## Assignment
Go through the listing below and return each line that includes "RESET".

## Material for the task
>>>

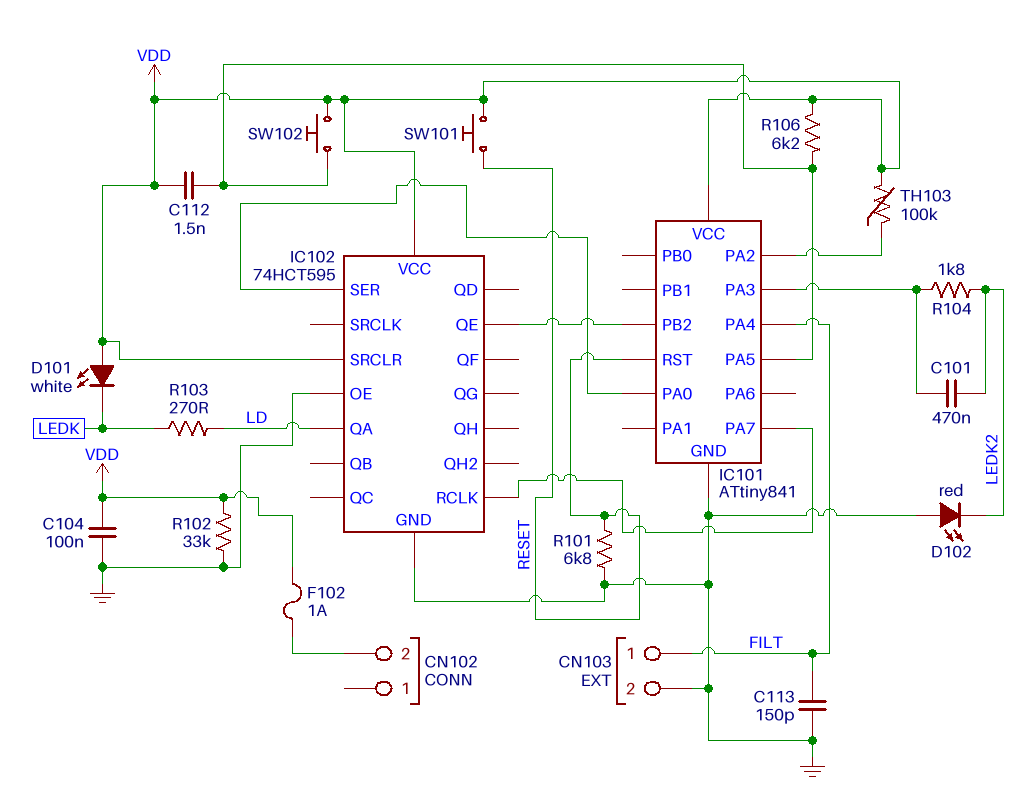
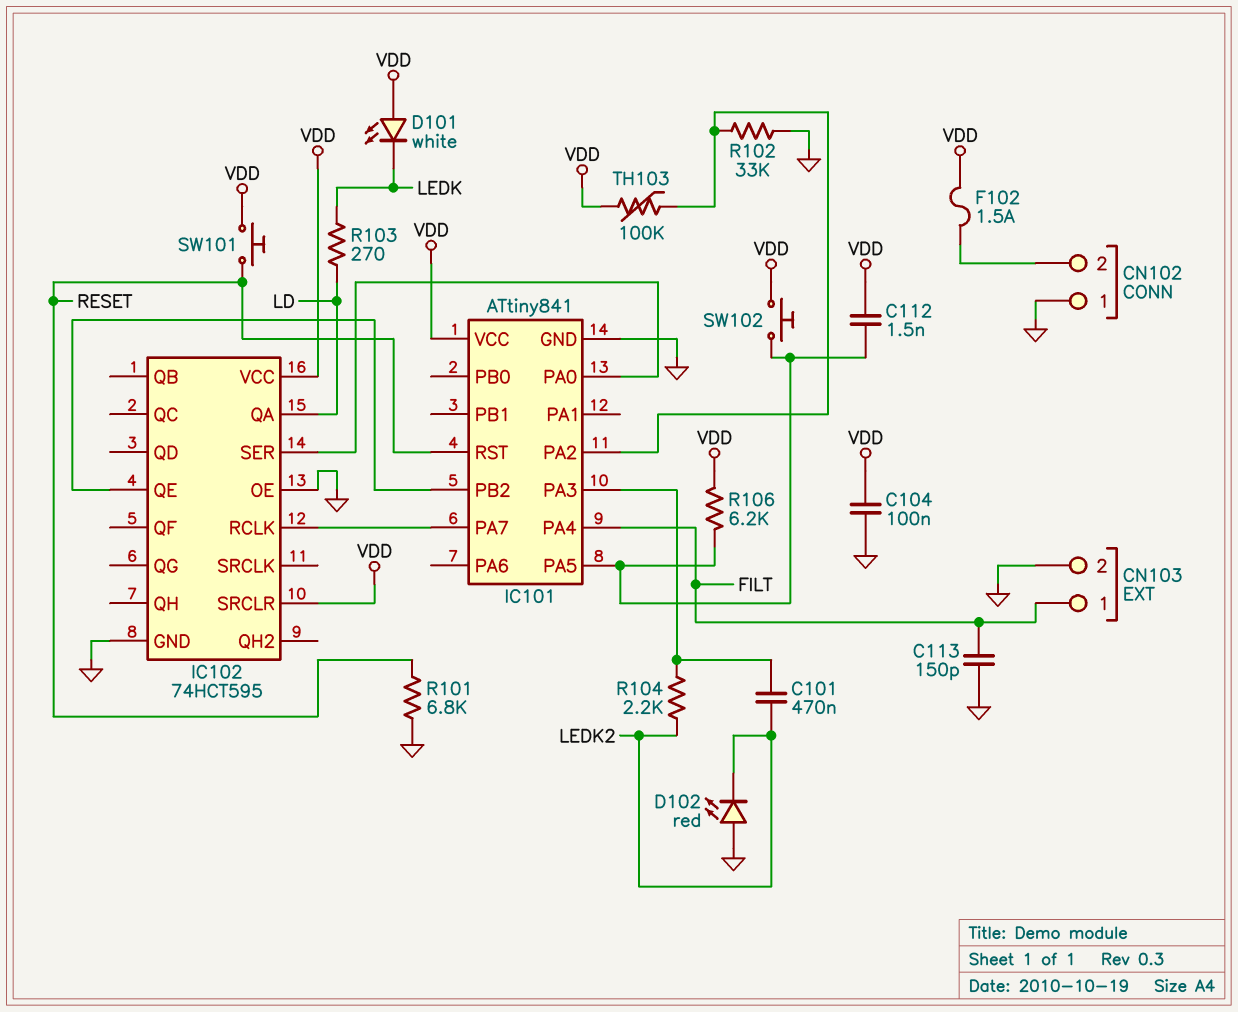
CN102 pin 1: none -> GND
F102: 1A (CN102/2, VDD) -> 1.5A (CN102/2, VDD)
R102: 33k (GND, VDD) -> 33k (GND, IC101/PA2)
R104: 1.8k (IC101/PA3, LEDK2) -> 2.2k (IC101/PA3, LEDK2)

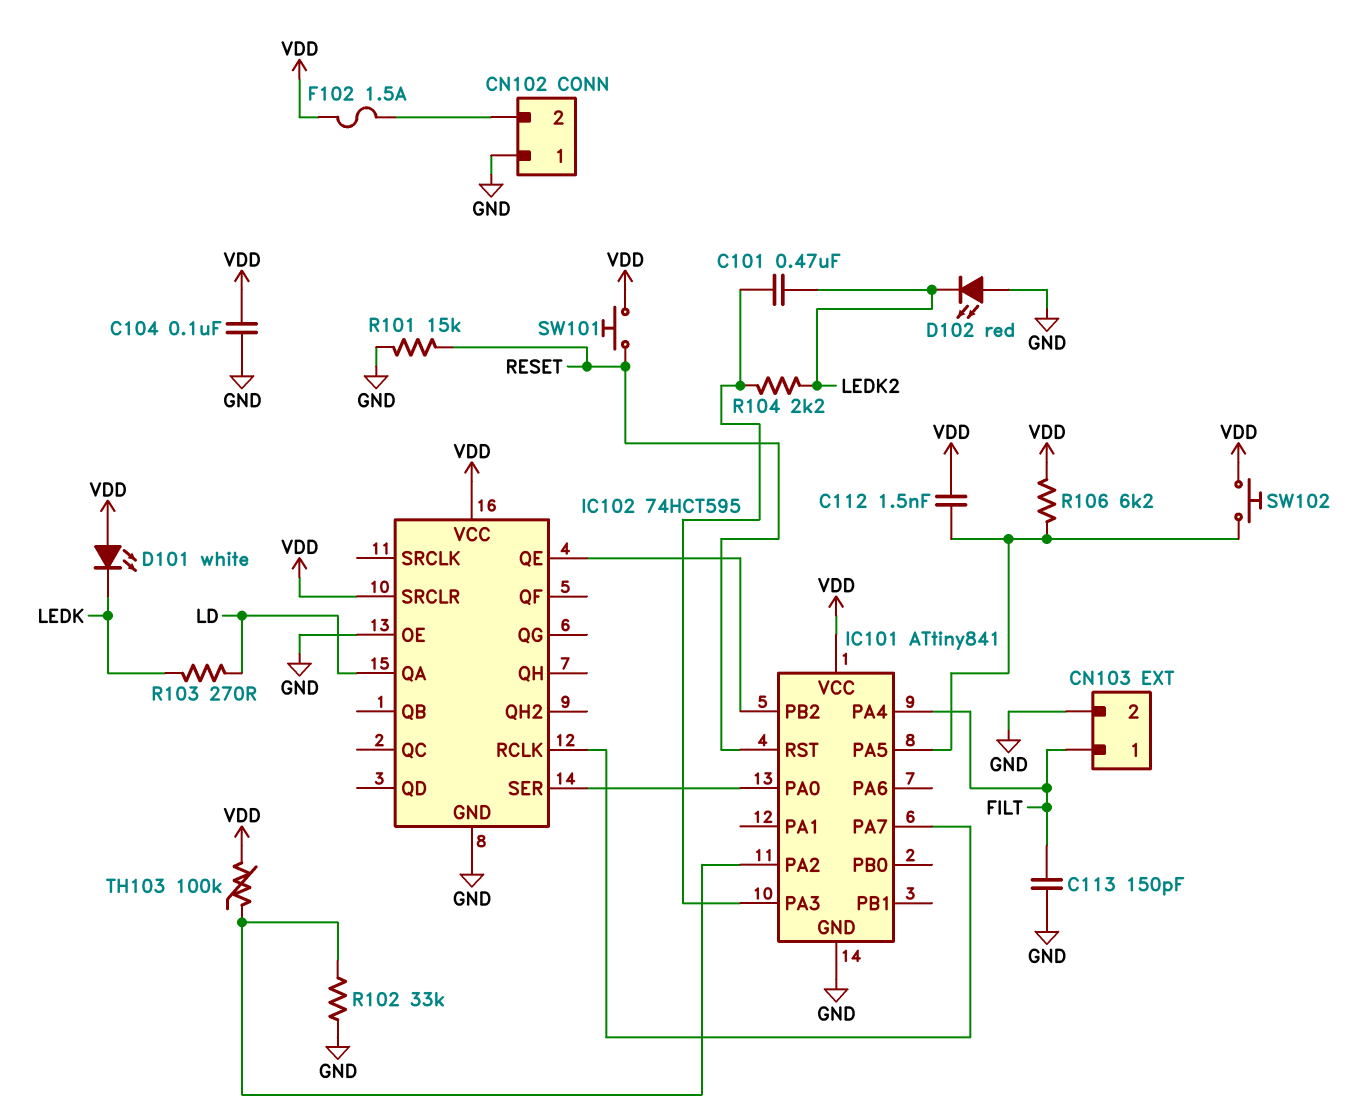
R101: 6.8k (GND, RESET) -> 15k (GND, RESET)

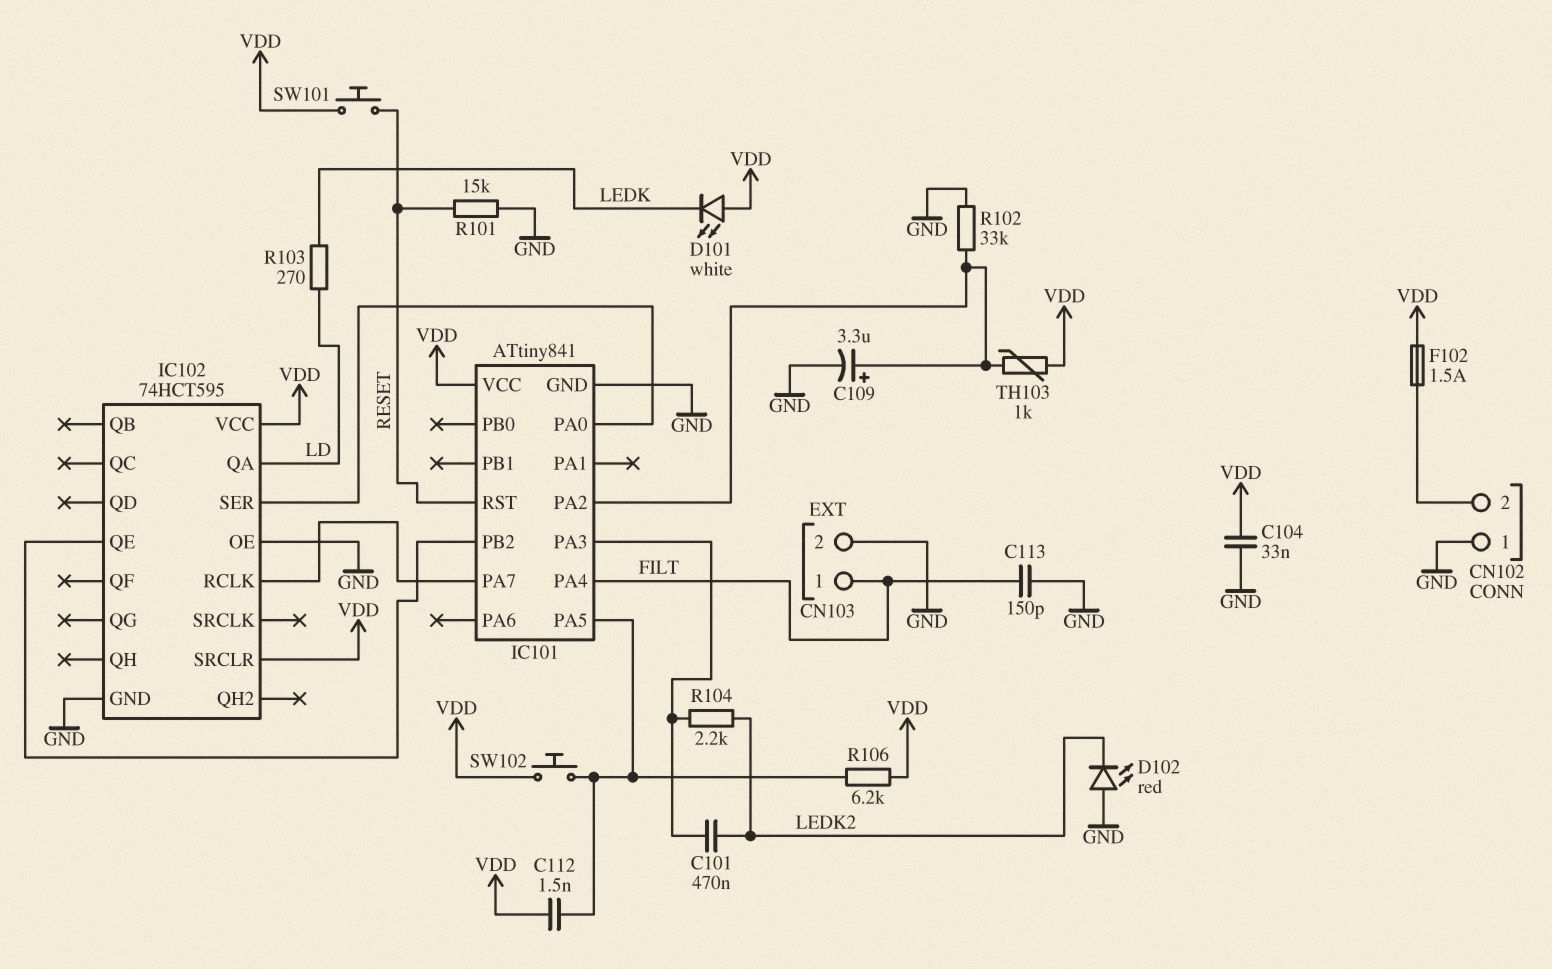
C104: 100nF (GND, VDD) -> 33nF (GND, VDD)
C109: none -> 3.3uF (plus IC101/PA2, minus GND)
TH103: 100k (IC101/PA2, VDD) -> 1k (IC101/PA2, VDD)

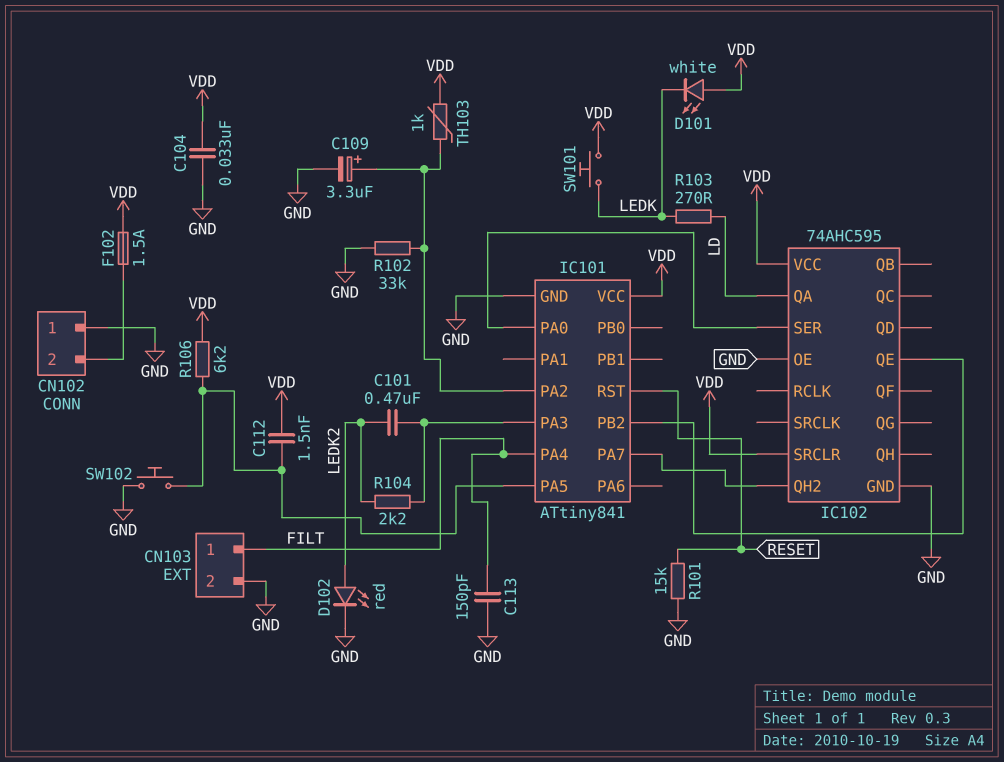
D102: LED red (A GND, K LEDK2) -> LED red (A LEDK2, K GND)
IC102: 74HCT595 -> 74AHC595
IC102 pin QH2: none -> IC101/PA7
IC102 pin RCLK: IC101/PA7 -> none
SW101: button (RESET, VDD) -> button (LEDK, VDD)
SW102: button (IC101/PA5, VDD) -> button (GND, IC101/PA5)

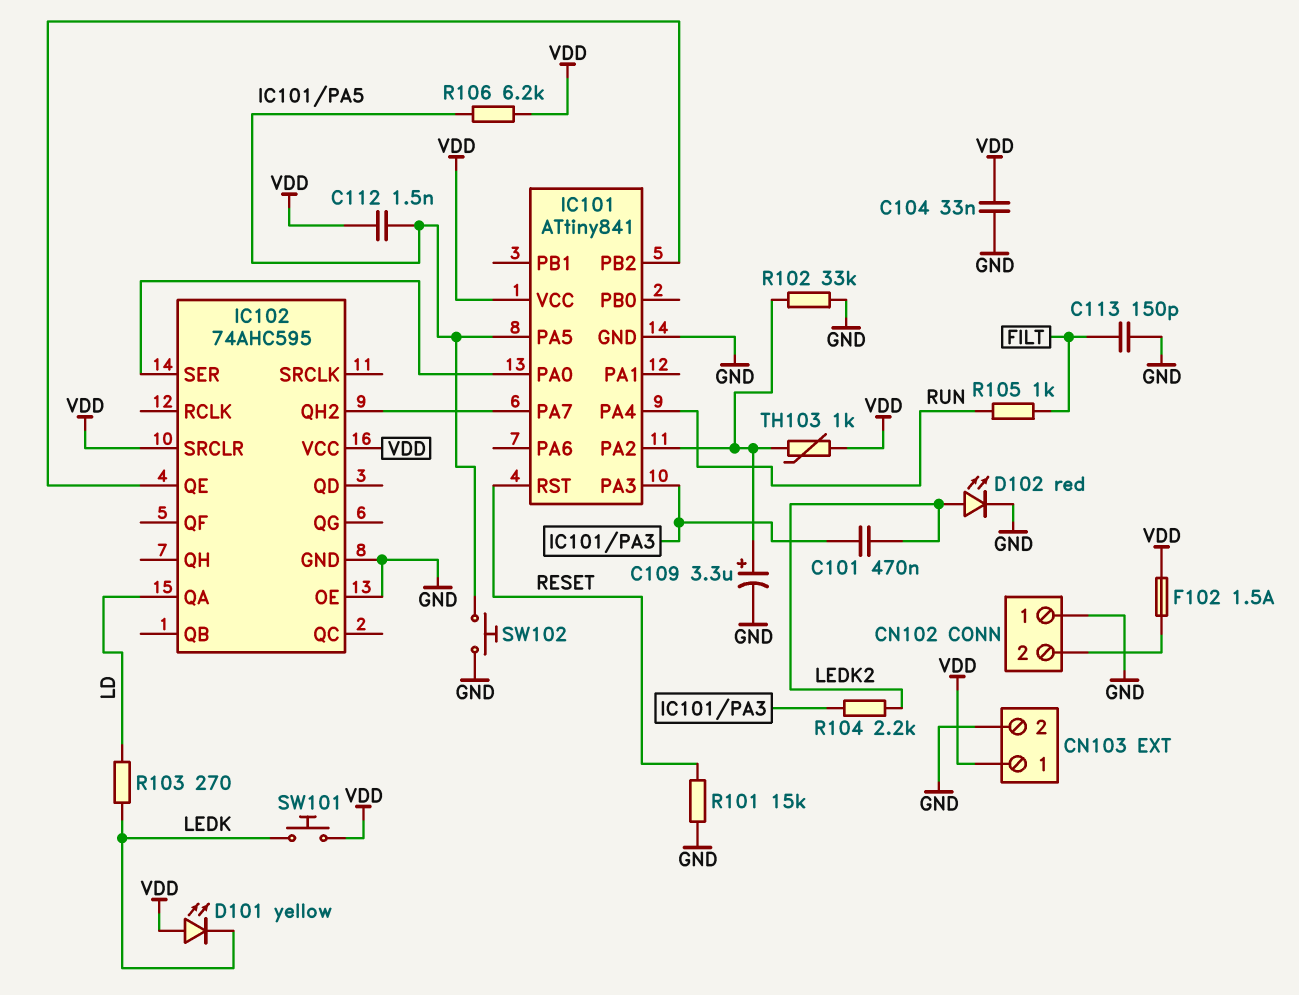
CN103 pin 1: FILT -> VDD
D101: LED white (A VDD, K LEDK) -> LED yellow (A VDD, K LEDK)
IC101 pin PA4: FILT -> RUN
R105: none -> 1k (FILT, RUN)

<<<

## The completed task
R101: 6.8k (GND, RESET) -> 15k (GND, RESET)
SW101: button (RESET, VDD) -> button (LEDK, VDD)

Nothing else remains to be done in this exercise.